● Data in this exercise:
● ● ● ● ●
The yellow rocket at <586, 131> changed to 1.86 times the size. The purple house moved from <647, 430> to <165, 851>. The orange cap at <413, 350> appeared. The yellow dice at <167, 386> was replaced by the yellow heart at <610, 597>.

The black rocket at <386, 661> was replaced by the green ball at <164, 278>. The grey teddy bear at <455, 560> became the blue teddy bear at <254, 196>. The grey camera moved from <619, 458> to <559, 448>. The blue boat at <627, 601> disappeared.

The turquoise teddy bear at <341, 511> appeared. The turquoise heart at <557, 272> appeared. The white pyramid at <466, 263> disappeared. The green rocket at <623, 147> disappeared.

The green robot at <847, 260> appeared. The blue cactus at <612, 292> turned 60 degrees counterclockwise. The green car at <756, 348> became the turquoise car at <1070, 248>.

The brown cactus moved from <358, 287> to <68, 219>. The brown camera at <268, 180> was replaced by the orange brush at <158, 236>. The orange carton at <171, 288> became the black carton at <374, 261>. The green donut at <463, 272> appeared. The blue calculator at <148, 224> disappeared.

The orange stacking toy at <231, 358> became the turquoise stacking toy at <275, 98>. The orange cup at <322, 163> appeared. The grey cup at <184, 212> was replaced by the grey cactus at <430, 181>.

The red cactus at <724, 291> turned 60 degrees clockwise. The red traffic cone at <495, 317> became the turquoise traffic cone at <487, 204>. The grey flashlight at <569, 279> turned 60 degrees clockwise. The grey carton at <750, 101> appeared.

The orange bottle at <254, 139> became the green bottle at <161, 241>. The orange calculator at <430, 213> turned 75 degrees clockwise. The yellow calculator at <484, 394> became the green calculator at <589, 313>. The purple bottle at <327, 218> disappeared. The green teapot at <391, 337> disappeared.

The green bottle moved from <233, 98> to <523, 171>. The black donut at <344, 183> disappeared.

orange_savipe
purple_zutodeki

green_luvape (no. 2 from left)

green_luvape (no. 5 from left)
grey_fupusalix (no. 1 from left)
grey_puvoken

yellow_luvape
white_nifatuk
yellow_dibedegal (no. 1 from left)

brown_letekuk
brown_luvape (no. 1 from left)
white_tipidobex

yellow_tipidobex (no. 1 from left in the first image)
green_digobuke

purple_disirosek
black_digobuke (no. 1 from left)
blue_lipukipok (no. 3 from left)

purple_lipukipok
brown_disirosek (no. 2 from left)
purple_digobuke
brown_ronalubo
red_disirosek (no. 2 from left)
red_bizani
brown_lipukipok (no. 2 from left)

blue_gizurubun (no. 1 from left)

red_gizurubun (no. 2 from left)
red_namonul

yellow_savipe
● ● ● ● ●
Set down all of the records shown above once more, exactly.

● Response to the exercise:
The yellow rocket at <586, 131> changed to 1.86 times the size. The purple house moved from <647, 430> to <165, 851>. The orange cap at <413, 350> appeared. The yellow dice at <167, 386> was replaced by the yellow heart at <610, 597>.

The black rocket at <386, 661> was replaced by the green ball at <164, 278>. The grey teddy bear at <455, 560> became the blue teddy bear at <254, 196>. The grey camera moved from <619, 458> to <559, 448>. The blue boat at <627, 601> disappeared.

The turquoise teddy bear at <341, 511> appeared. The turquoise heart at <557, 272> appeared. The white pyramid at <466, 263> disappeared. The green rocket at <623, 147> disappeared.

The green robot at <847, 260> appeared. The blue cactus at <612, 292> turned 60 degrees counterclockwise. The green car at <756, 348> became the turquoise car at <1070, 248>.

The brown cactus moved from <358, 287> to <68, 219>. The brown camera at <268, 180> was replaced by the orange brush at <158, 236>. The orange carton at <171, 288> became the black carton at <374, 261>. The green donut at <463, 272> appeared. The blue calculator at <148, 224> disappeared.

The orange stacking toy at <231, 358> became the turquoise stacking toy at <275, 98>. The orange cup at <322, 163> appeared. The grey cup at <184, 212> was replaced by the grey cactus at <430, 181>.

The red cactus at <724, 291> turned 60 degrees clockwise. The red traffic cone at <495, 317> became the turquoise traffic cone at <487, 204>. The grey flashlight at <569, 279> turned 60 degrees clockwise. The grey carton at <750, 101> appeared.

The orange bottle at <254, 139> became the green bottle at <161, 241>. The orange calculator at <430, 213> turned 75 degrees clockwise. The yellow calculator at <484, 394> became the green calculator at <589, 313>. The purple bottle at <327, 218> disappeared. The green teapot at <391, 337> disappeared.

The green bottle moved from <233, 98> to <523, 171>. The black donut at <344, 183> disappeared.

orange_savipe
purple_zutodeki

green_luvape (no. 2 from left)

green_luvape (no. 5 from left)
grey_fupusalix (no. 1 from left)
grey_puvoken

yellow_luvape
white_nifatuk
yellow_dibedegal (no. 1 from left)

brown_letekuk
brown_luvape (no. 1 from left)
white_tipidobex

yellow_tipidobex (no. 1 from left in the first image)
green_digobuke

purple_disirosek
black_digobuke (no. 1 from left)
blue_lipukipok (no. 3 from left)

purple_lipukipok
brown_disirosek (no. 2 from left)
purple_digobuke
brown_ronalubo
red_disirosek (no. 2 from left)
red_bizani
brown_lipukipok (no. 2 from left)

blue_gizurubun (no. 1 from left)

red_gizurubun (no. 2 from left)
red_namonul

yellow_savipe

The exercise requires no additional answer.